PROBLEM TO WORK ON: Whenever a line in the data holds the string "watering", copy that line.

GIVEN MATERIAL:
***

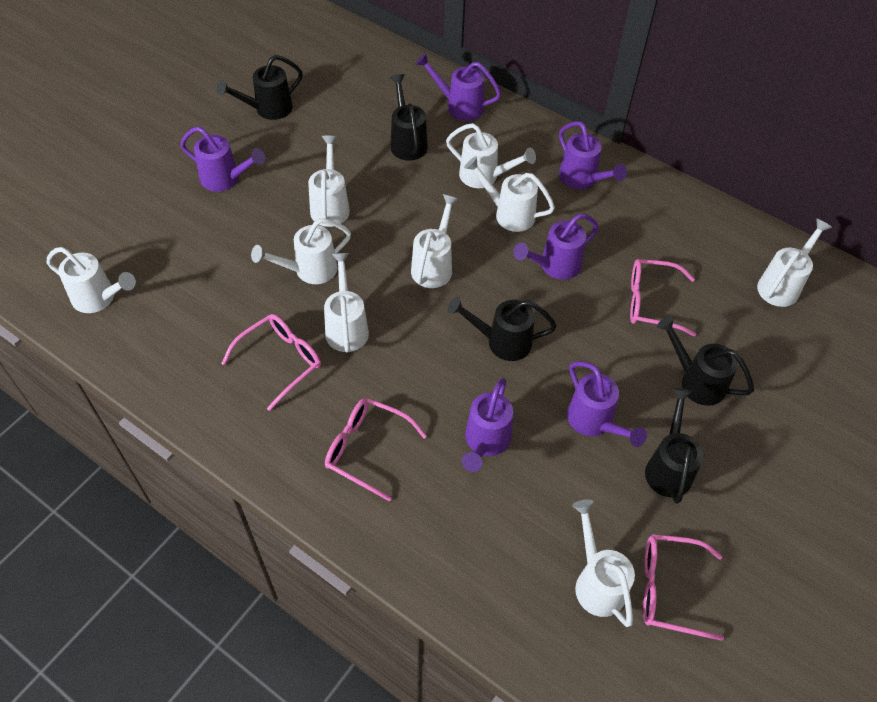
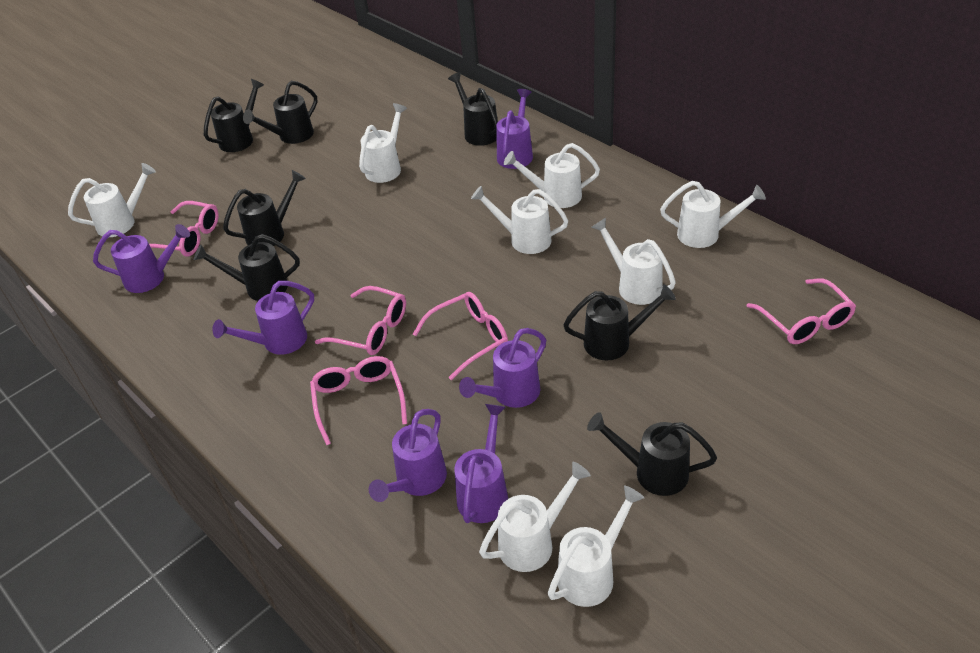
black watering can: 5 -> 7
pink glasses: 4 -> 5
white watering can: 9 -> 8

***

RESULT OF THE EXERCISE:
black watering can: 5 -> 7
white watering can: 9 -> 8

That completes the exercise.